### WHAT IS EXPECTED
Go to the line below containing "ledger.txt: [426,577,472,637] ->" and print exactly from there through the line containing "Arno: [218,224,270,277] ->", both included. Print nothing else.

..........

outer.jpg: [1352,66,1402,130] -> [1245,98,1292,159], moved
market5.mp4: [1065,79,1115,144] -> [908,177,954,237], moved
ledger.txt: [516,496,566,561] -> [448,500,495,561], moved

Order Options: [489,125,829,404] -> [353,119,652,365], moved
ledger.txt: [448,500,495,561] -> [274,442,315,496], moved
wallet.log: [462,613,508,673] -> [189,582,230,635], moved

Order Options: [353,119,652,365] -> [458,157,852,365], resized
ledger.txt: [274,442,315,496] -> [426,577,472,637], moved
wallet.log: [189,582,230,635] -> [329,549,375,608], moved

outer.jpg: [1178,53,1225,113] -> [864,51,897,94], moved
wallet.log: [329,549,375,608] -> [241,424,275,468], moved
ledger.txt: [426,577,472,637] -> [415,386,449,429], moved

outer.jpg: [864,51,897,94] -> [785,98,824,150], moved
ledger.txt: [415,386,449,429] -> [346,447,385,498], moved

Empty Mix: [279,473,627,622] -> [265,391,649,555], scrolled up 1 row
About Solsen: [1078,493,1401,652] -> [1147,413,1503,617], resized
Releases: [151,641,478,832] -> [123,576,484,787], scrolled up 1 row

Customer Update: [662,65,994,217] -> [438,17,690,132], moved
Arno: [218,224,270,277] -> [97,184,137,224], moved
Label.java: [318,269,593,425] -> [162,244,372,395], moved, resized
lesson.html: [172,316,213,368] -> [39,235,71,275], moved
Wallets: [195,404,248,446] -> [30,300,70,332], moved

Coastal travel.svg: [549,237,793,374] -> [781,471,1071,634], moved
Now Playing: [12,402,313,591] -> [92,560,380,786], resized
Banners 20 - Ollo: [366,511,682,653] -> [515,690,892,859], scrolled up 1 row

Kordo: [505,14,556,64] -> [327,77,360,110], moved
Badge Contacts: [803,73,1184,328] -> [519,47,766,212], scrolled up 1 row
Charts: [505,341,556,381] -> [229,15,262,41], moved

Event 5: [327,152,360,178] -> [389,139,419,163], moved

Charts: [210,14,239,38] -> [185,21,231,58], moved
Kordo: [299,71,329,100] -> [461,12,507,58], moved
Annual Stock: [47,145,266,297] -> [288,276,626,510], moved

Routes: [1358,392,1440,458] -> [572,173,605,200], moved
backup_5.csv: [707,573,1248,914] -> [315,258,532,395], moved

..........

### ANSWER
ledger.txt: [426,577,472,637] -> [415,386,449,429], moved

outer.jpg: [864,51,897,94] -> [785,98,824,150], moved
ledger.txt: [415,386,449,429] -> [346,447,385,498], moved

Empty Mix: [279,473,627,622] -> [265,391,649,555], scrolled up 1 row
About Solsen: [1078,493,1401,652] -> [1147,413,1503,617], resized
Releases: [151,641,478,832] -> [123,576,484,787], scrolled up 1 row

Customer Update: [662,65,994,217] -> [438,17,690,132], moved
Arno: [218,224,270,277] -> [97,184,137,224], moved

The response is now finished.